_EXERCISE GOAL_
Output the data below exactly as it is, dropping the pictures from your copy.

*** Opening of TASK INPUT ***

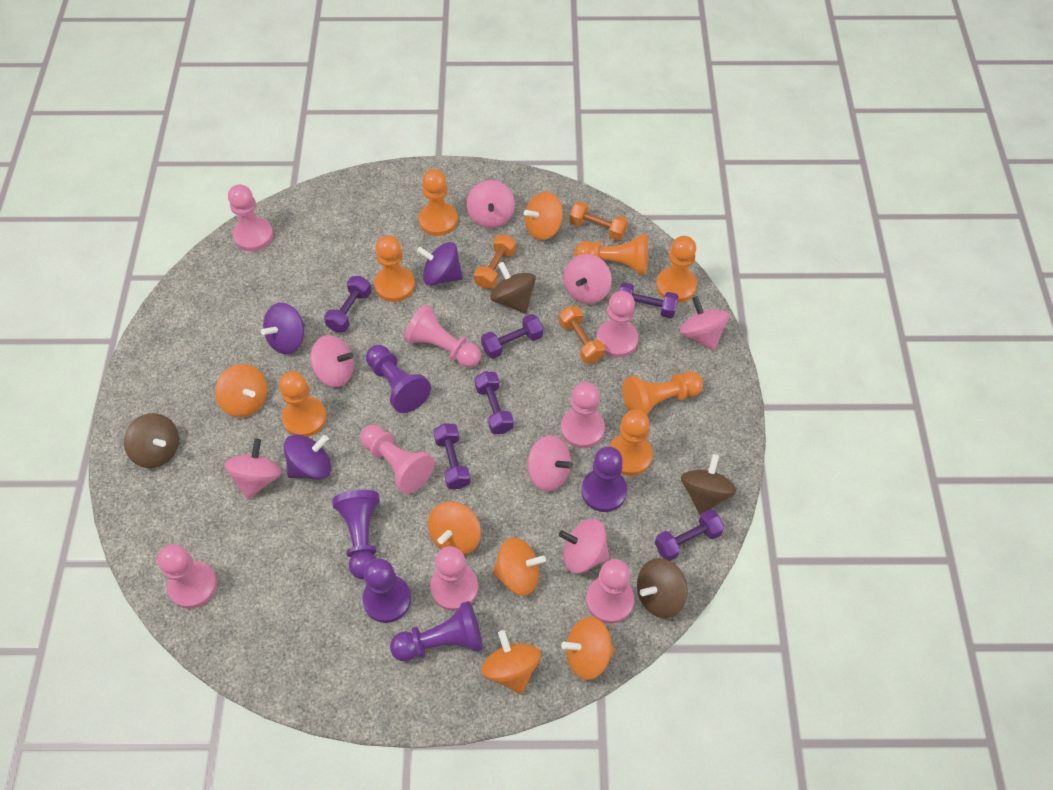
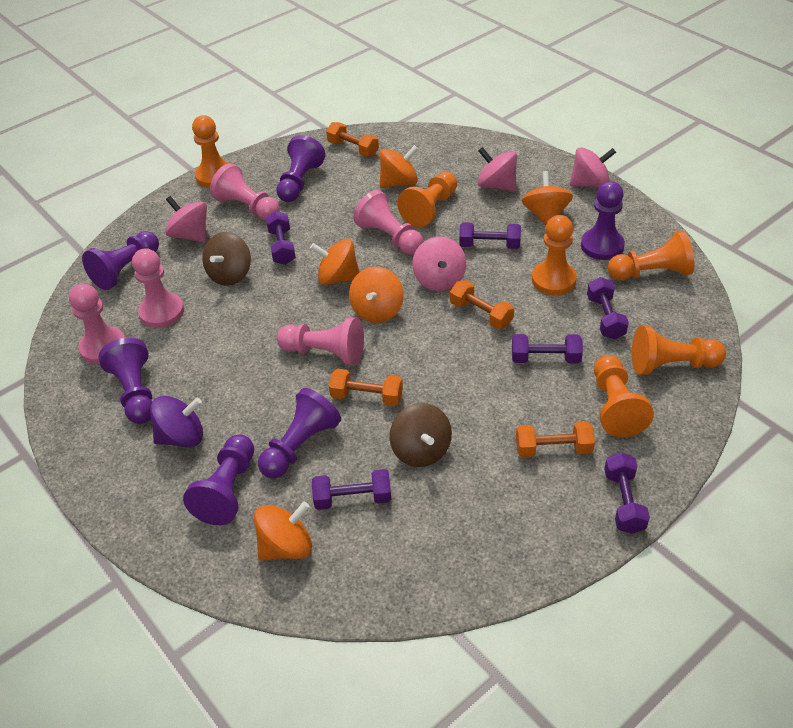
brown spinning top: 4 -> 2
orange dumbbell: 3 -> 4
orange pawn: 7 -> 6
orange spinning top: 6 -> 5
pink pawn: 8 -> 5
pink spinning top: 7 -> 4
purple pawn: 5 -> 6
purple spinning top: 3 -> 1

*** Close of TASK INPUT ***

_ANSWER FOR THE TASK_
brown spinning top: 4 -> 2
orange dumbbell: 3 -> 4
orange pawn: 7 -> 6
orange spinning top: 6 -> 5
pink pawn: 8 -> 5
pink spinning top: 7 -> 4
purple pawn: 5 -> 6
purple spinning top: 3 -> 1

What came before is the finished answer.